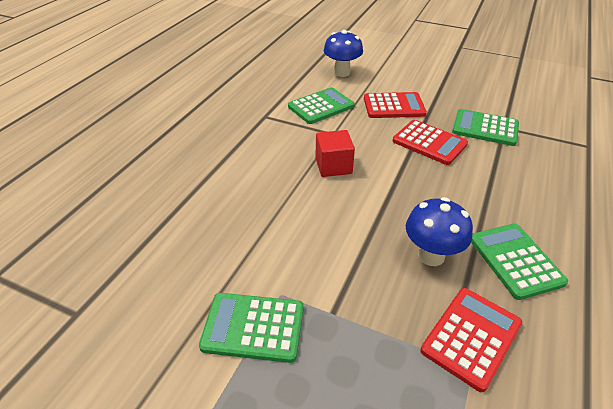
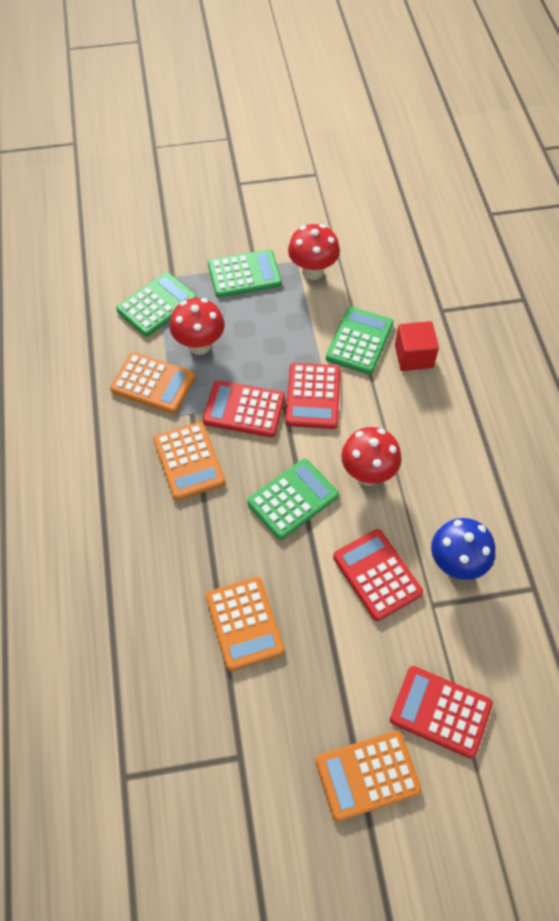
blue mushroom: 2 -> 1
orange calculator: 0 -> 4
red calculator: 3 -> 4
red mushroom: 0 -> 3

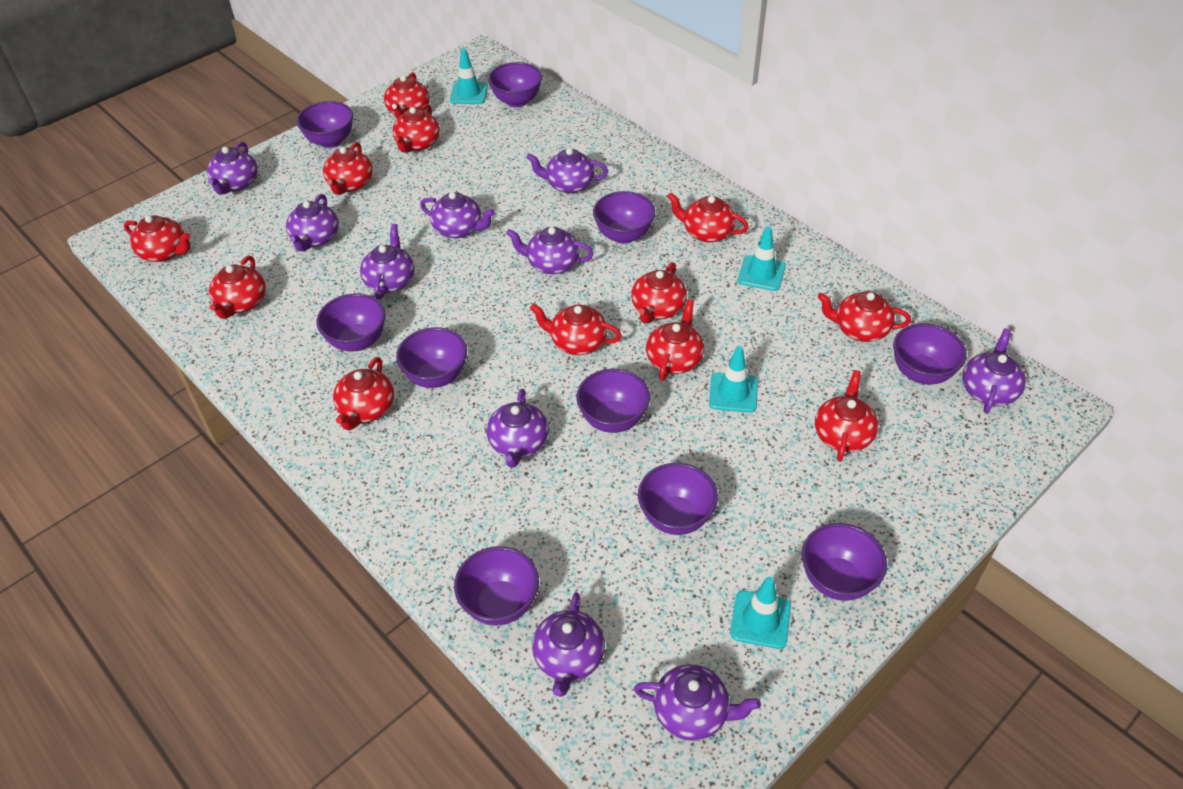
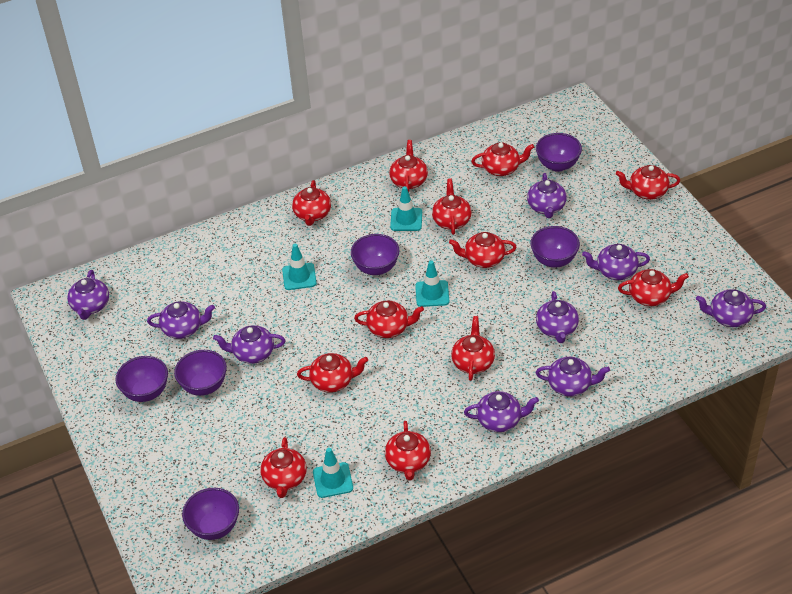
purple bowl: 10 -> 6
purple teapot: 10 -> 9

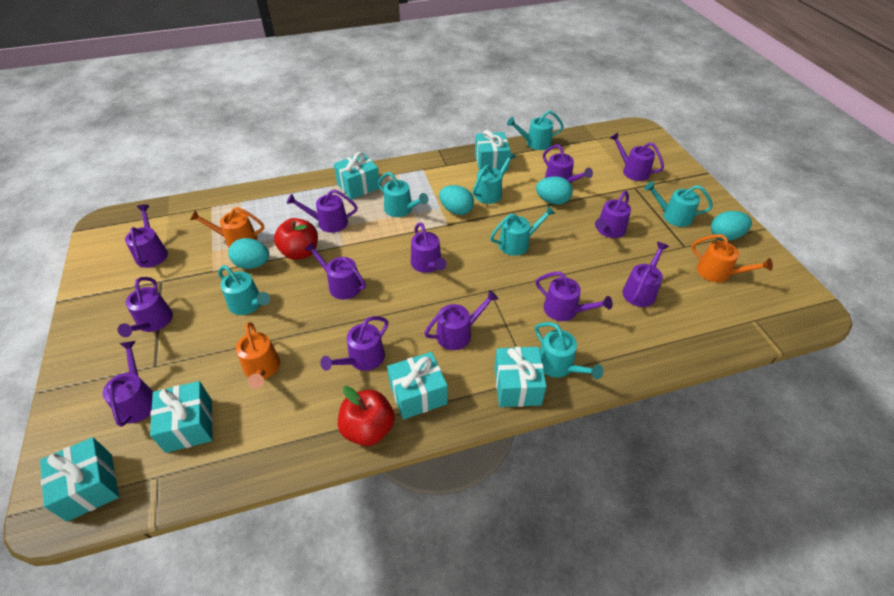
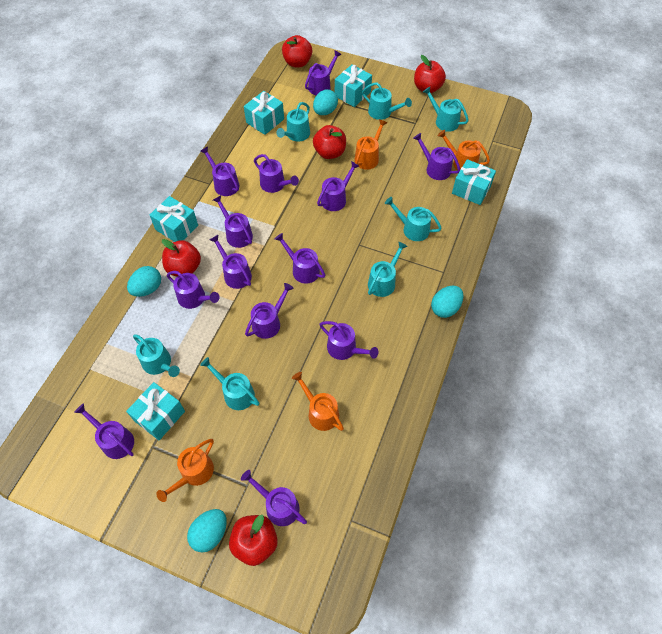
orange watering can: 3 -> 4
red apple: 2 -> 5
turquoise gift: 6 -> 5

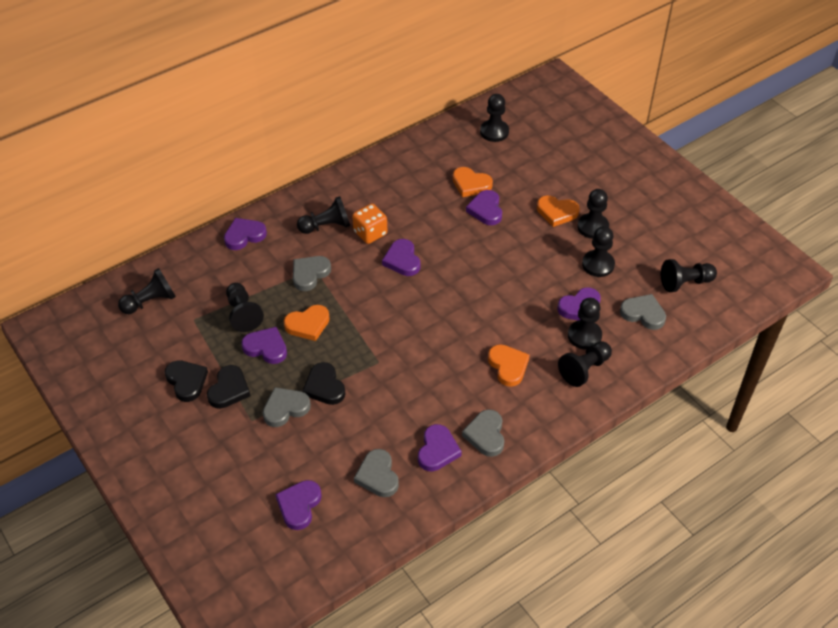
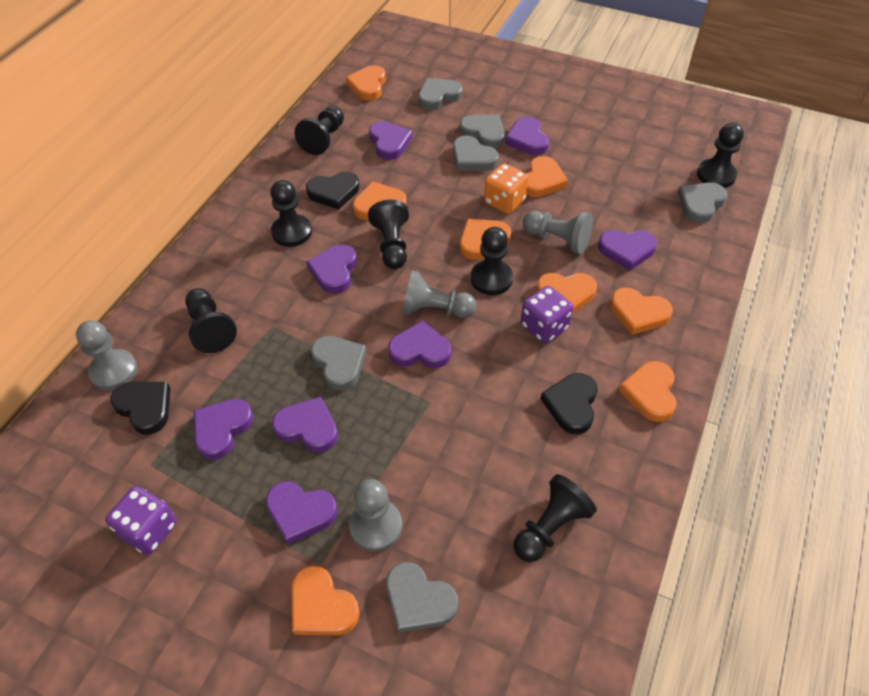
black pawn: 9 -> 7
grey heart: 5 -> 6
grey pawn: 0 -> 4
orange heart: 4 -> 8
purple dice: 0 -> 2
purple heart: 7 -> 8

> [DESCRIPTION OF THE TASK]: Beginning with the line that contains "turquoise gift: 6 -> 5", output each line of the material above through the last one exactly as it stands. Do not include the pictures.

> [PROBLEM SOLUTION]:
turquoise gift: 6 -> 5

black pawn: 9 -> 7
grey heart: 5 -> 6
grey pawn: 0 -> 4
orange heart: 4 -> 8
purple dice: 0 -> 2
purple heart: 7 -> 8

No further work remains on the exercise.